### [Extracted material]
==============================
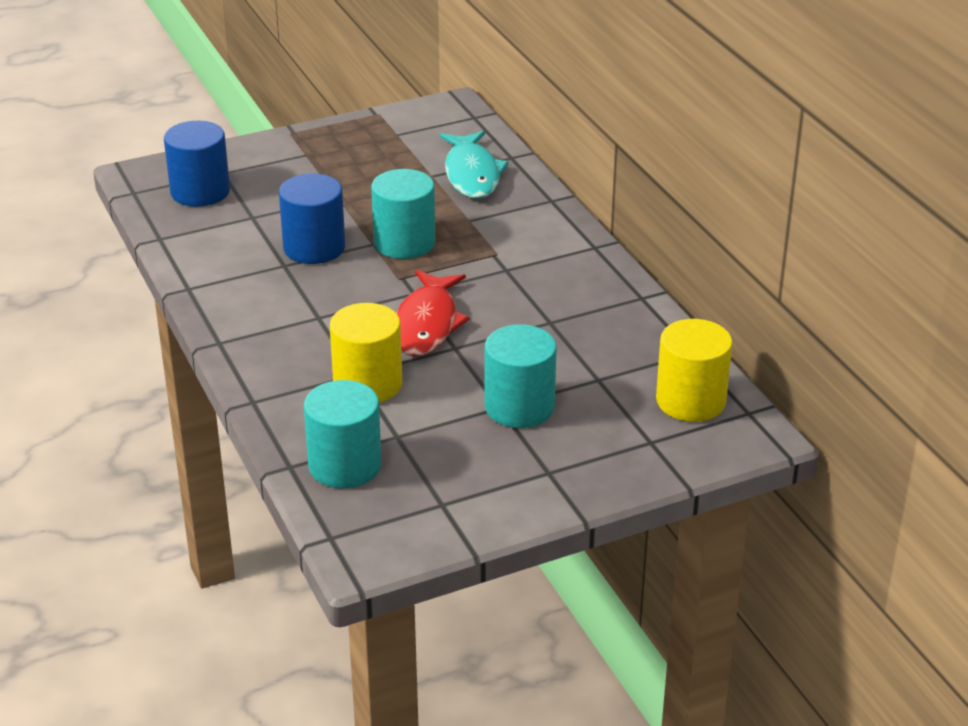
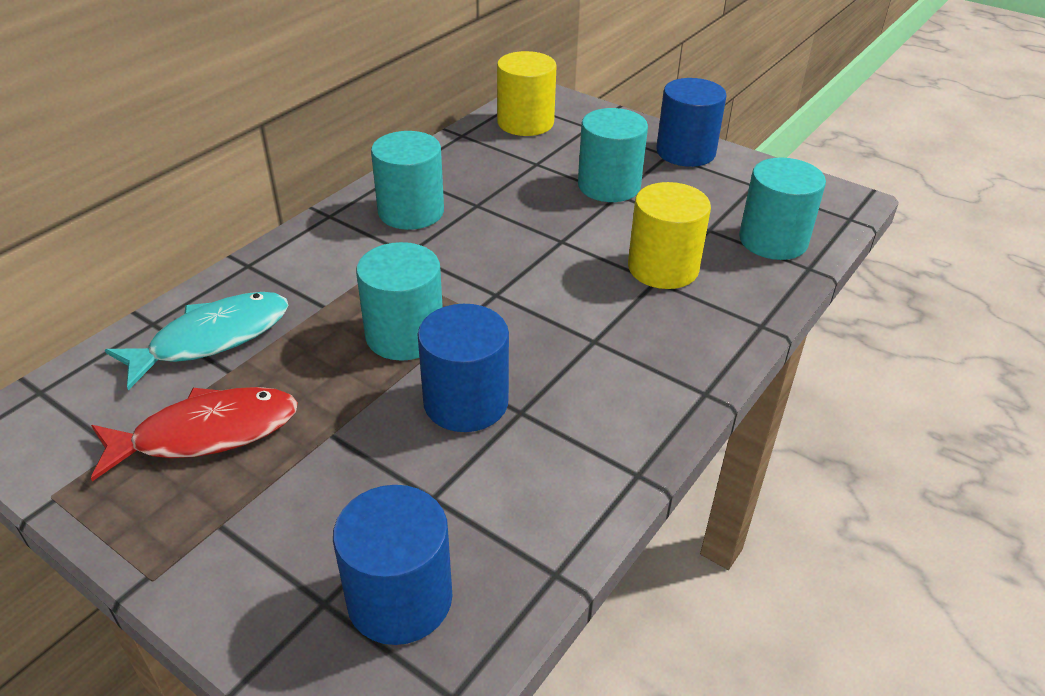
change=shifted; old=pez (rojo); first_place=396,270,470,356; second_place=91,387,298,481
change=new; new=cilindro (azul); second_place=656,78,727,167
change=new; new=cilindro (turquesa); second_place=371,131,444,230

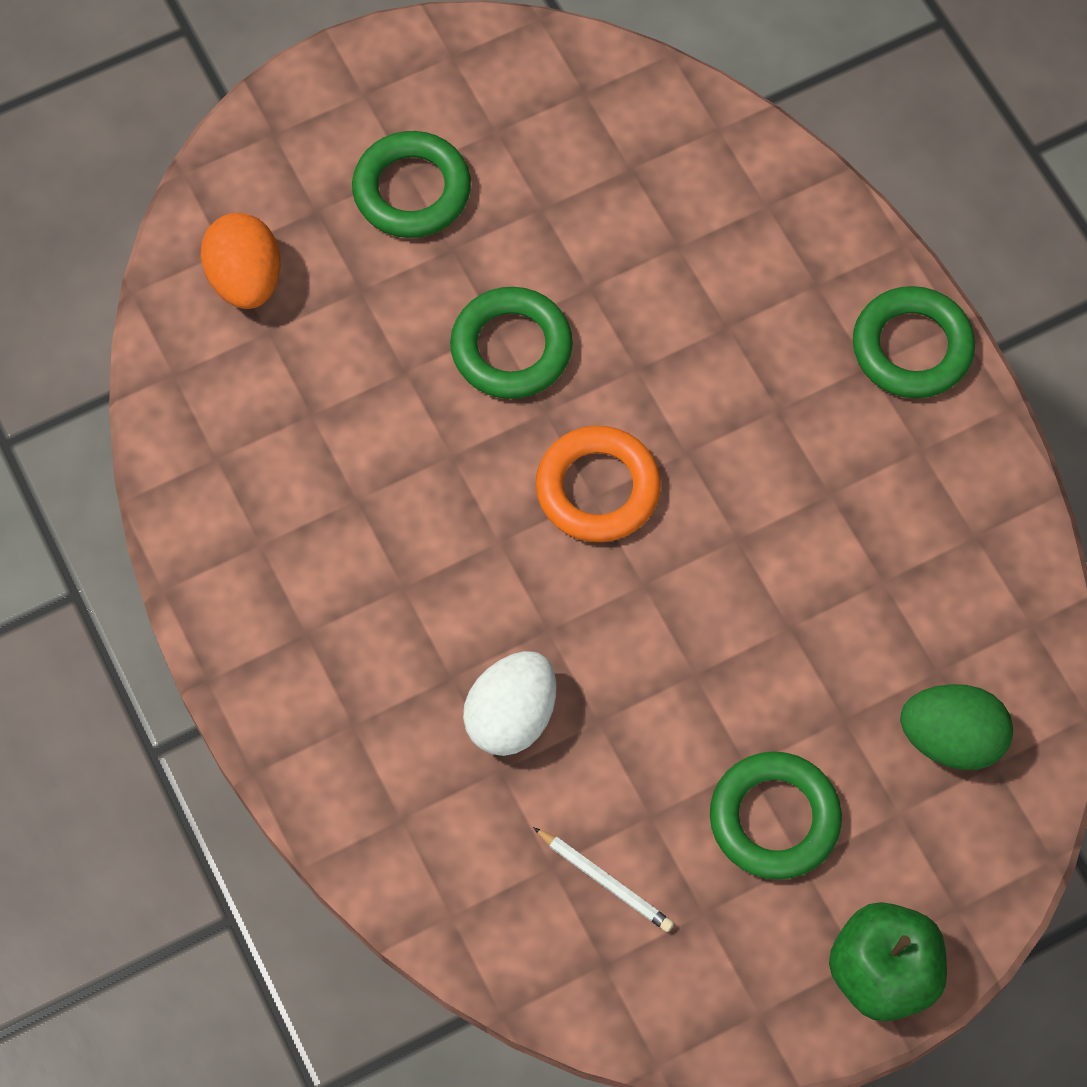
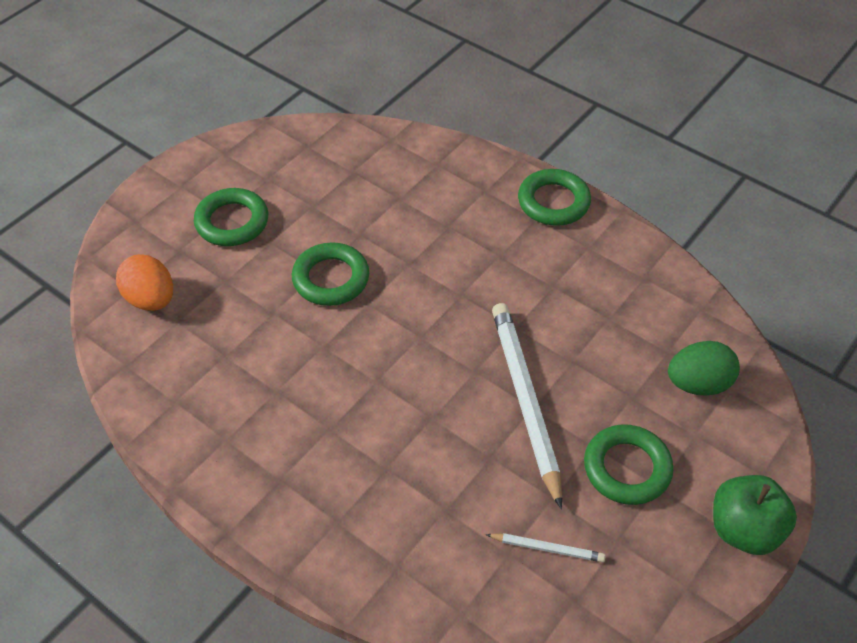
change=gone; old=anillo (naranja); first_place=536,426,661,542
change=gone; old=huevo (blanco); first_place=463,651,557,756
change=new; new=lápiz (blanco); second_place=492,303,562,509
==============================
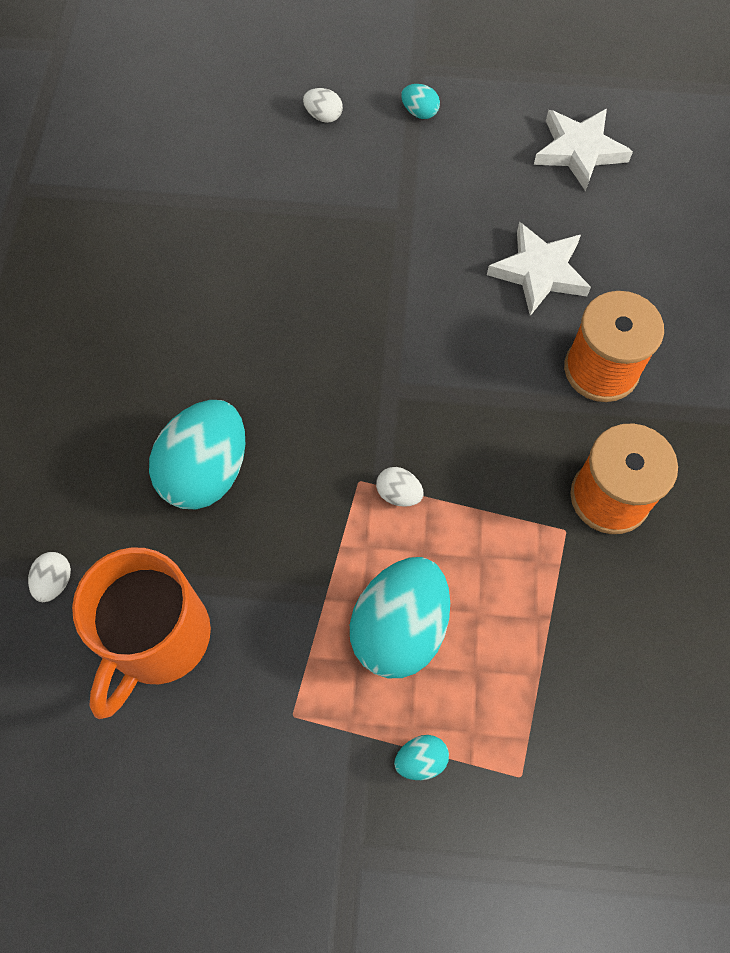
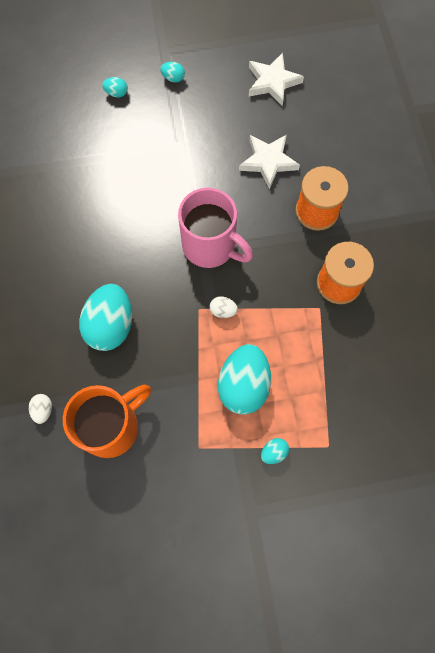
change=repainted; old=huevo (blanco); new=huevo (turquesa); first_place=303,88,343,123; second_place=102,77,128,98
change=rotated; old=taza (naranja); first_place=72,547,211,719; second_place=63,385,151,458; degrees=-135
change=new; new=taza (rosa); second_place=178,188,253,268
==============================
### [What to work on]
Search the listing above for the lines with "change=shifted; old=pez (rojo);" and "change=new; new=cilindro (azul);", then output those lines and all lines between them exactly.

### [Result below]
change=shifted; old=pez (rojo); first_place=396,270,470,356; second_place=91,387,298,481
change=new; new=cilindro (azul); second_place=656,78,727,167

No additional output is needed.